═══ Given information ═══

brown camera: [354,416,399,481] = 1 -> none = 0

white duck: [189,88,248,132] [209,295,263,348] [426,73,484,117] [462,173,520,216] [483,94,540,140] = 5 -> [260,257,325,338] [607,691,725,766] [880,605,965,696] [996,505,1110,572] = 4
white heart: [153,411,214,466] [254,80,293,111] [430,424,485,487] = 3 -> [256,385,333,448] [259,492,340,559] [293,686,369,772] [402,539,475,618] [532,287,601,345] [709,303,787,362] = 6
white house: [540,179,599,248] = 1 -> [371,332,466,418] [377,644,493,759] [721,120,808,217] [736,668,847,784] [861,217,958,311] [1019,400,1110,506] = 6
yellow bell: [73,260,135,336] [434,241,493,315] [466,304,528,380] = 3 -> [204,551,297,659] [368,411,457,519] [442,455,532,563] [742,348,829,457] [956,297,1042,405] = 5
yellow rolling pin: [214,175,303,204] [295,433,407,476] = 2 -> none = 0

═══
═══ Given information ═══

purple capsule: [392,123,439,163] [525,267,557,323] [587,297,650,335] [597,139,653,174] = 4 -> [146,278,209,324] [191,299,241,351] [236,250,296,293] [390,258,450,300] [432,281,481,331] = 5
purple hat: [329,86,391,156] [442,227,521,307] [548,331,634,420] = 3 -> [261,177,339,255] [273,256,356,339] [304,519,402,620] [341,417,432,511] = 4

═══
═══ Given information ═══

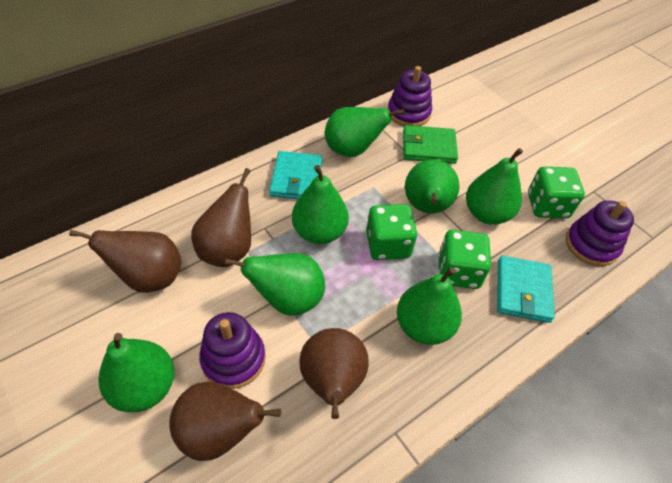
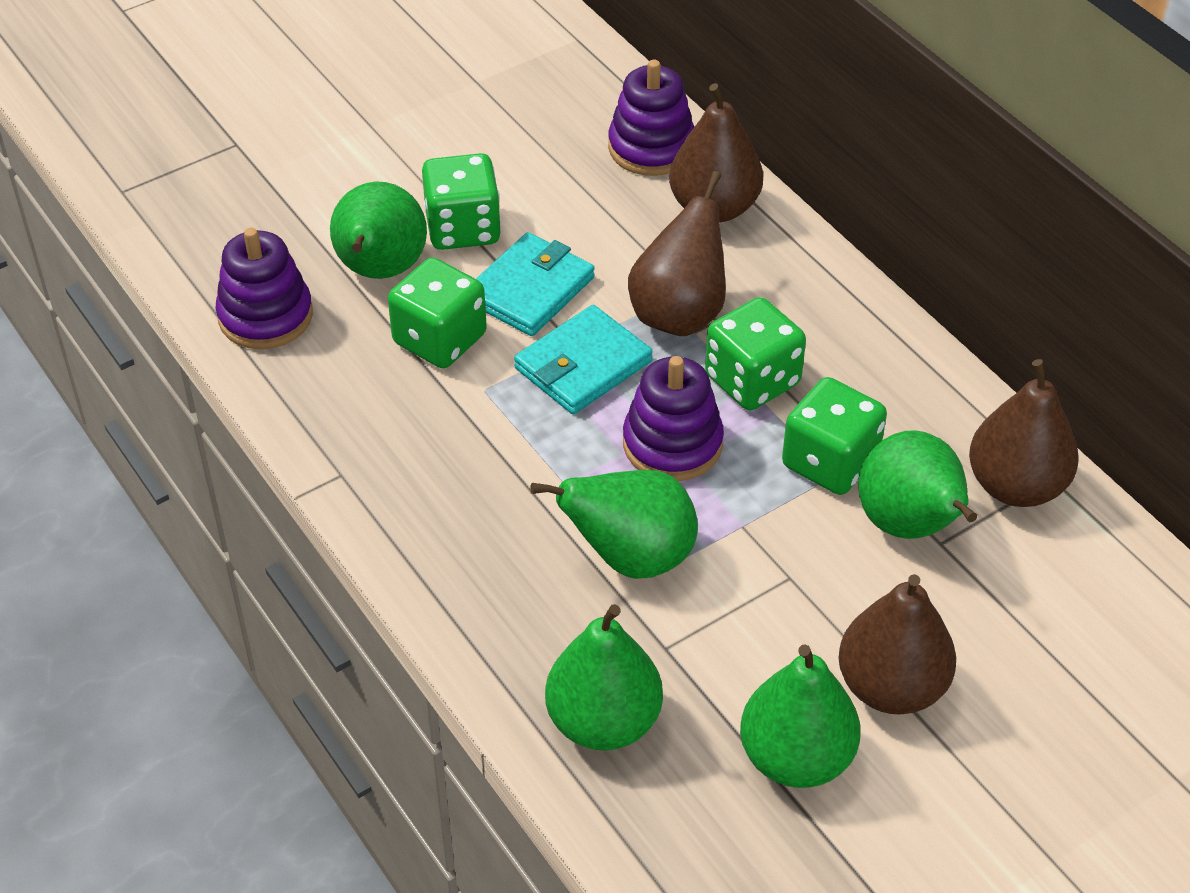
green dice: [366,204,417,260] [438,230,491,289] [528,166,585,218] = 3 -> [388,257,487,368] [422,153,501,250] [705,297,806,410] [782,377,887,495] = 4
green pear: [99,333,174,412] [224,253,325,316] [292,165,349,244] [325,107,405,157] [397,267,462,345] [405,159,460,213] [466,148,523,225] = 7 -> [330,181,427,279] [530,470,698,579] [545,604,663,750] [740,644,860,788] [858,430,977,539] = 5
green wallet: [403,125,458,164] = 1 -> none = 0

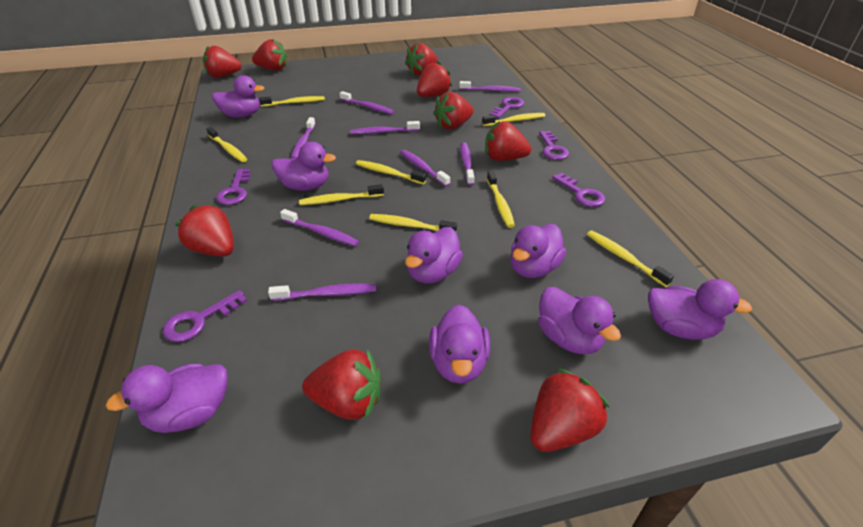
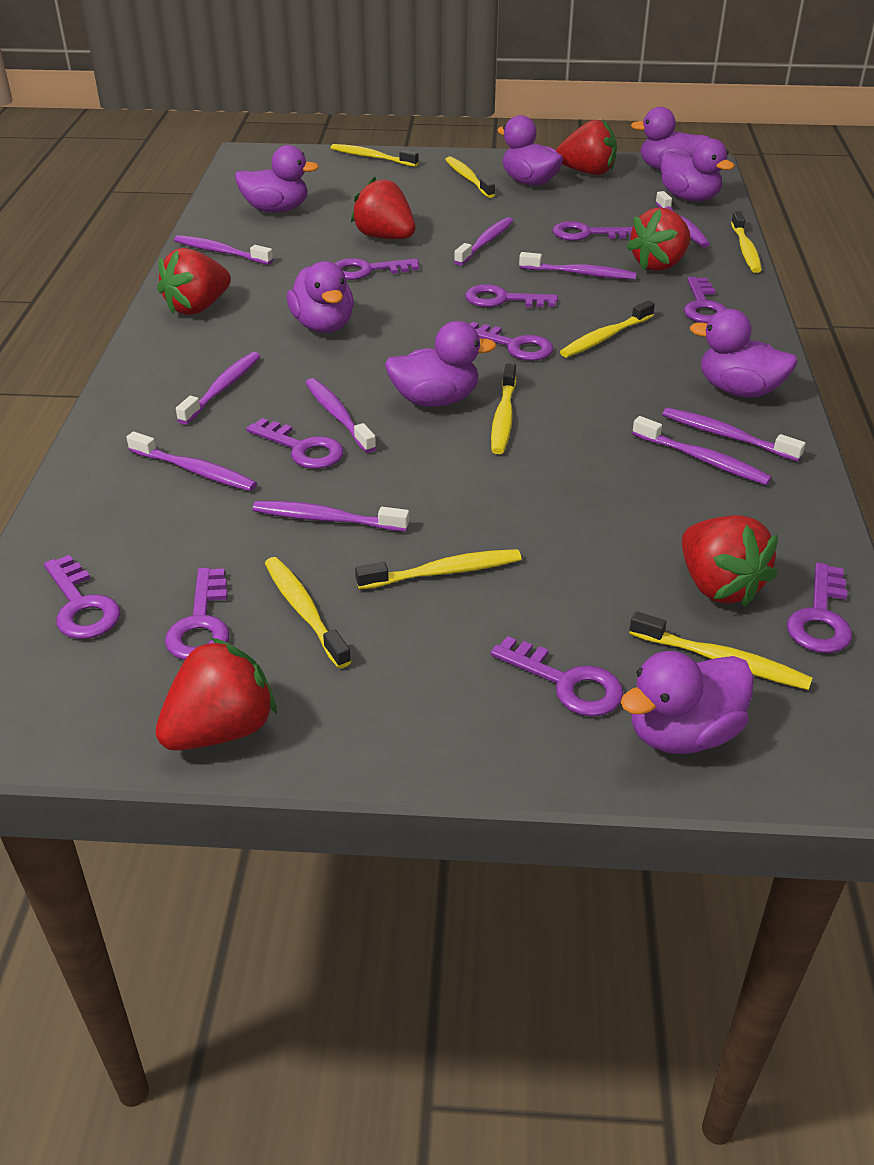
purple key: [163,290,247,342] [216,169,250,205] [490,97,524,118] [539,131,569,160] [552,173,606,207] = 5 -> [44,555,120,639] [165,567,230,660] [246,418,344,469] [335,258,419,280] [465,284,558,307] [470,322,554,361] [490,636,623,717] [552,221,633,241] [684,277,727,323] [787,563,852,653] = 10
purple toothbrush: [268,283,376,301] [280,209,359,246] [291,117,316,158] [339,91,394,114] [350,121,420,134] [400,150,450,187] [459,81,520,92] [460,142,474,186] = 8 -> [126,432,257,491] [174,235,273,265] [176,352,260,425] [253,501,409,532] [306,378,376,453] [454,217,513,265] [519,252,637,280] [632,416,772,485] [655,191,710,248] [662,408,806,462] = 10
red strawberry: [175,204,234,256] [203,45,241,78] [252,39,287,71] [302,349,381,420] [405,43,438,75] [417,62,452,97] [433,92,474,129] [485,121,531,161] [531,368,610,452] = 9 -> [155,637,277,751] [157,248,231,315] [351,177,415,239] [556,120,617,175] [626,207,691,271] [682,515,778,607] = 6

═══

## What is expected
Using the records above, copy every line that has the word "yellow" in it.

## Response area
yellow bell: [73,260,135,336] [434,241,493,315] [466,304,528,380] = 3 -> [204,551,297,659] [368,411,457,519] [442,455,532,563] [742,348,829,457] [956,297,1042,405] = 5
yellow rolling pin: [214,175,303,204] [295,433,407,476] = 2 -> none = 0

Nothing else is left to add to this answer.